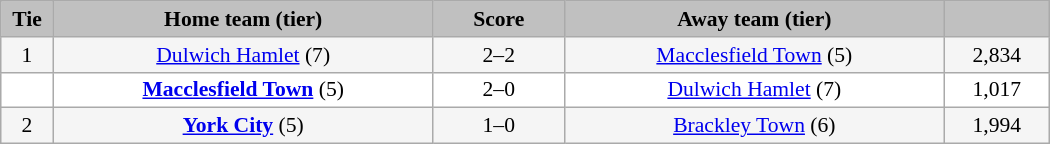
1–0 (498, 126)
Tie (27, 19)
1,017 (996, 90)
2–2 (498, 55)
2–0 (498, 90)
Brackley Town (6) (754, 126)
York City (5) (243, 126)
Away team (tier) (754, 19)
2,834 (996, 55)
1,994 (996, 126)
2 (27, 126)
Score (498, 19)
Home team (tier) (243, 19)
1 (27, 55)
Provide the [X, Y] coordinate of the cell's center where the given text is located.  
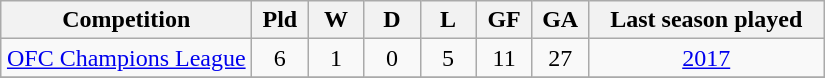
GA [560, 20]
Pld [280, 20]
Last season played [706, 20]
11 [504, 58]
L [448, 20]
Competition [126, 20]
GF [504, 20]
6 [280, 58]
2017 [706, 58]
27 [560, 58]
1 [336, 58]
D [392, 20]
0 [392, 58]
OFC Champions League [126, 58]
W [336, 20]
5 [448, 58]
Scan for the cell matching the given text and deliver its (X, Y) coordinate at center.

---

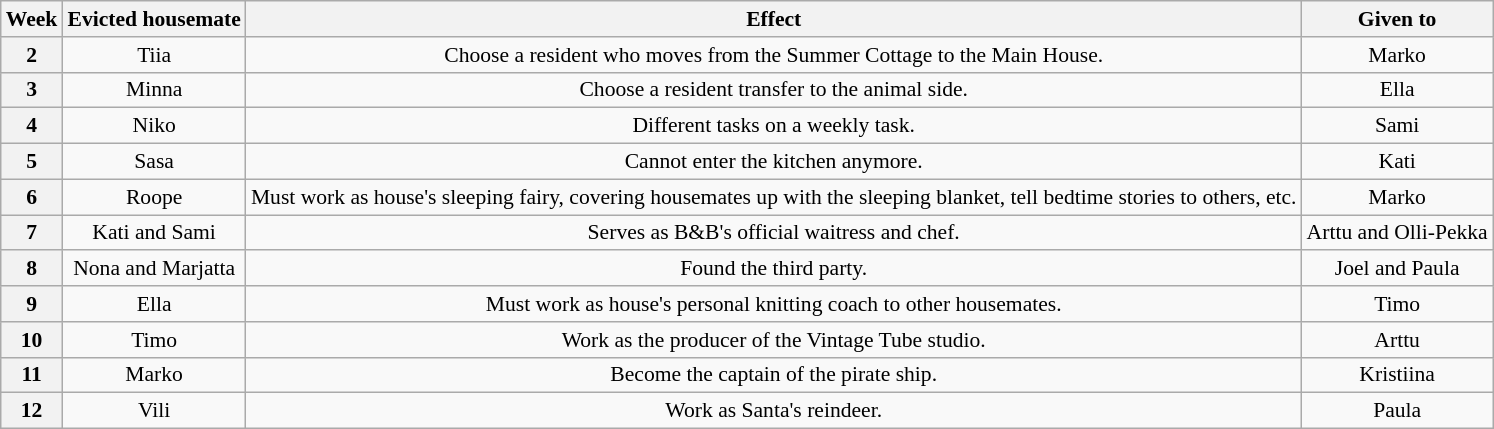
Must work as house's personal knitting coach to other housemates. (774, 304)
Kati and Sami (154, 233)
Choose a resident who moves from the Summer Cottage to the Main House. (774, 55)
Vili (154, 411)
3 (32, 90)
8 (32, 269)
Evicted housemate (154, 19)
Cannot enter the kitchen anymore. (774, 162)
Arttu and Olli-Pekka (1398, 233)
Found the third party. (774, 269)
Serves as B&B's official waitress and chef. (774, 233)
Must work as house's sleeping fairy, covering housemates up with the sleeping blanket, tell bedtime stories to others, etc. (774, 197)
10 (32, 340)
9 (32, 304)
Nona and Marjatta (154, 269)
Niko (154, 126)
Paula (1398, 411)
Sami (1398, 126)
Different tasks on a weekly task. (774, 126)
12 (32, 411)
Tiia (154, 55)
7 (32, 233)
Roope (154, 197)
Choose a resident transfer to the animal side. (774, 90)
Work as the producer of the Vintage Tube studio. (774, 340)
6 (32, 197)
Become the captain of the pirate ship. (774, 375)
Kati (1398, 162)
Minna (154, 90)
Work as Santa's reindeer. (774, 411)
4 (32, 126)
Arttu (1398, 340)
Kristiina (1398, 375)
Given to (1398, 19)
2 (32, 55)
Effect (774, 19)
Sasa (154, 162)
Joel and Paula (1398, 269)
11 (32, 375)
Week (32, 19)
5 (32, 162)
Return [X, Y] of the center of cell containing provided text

> _Required task_
Copy out the listing from the line with "1–0 (498, 126)" to the line with "Provide the [X, Y]", both included, with each line unchanged.

> _Solved problem_
1–0 (498, 126)
Tie (27, 19)
1,017 (996, 90)
2–2 (498, 55)
2–0 (498, 90)
Brackley Town (6) (754, 126)
York City (5) (243, 126)
Away team (tier) (754, 19)
2,834 (996, 55)
1,994 (996, 126)
2 (27, 126)
Score (498, 19)
Home team (tier) (243, 19)
1 (27, 55)
Provide the [X, Y] coordinate of the cell's center where the given text is located.  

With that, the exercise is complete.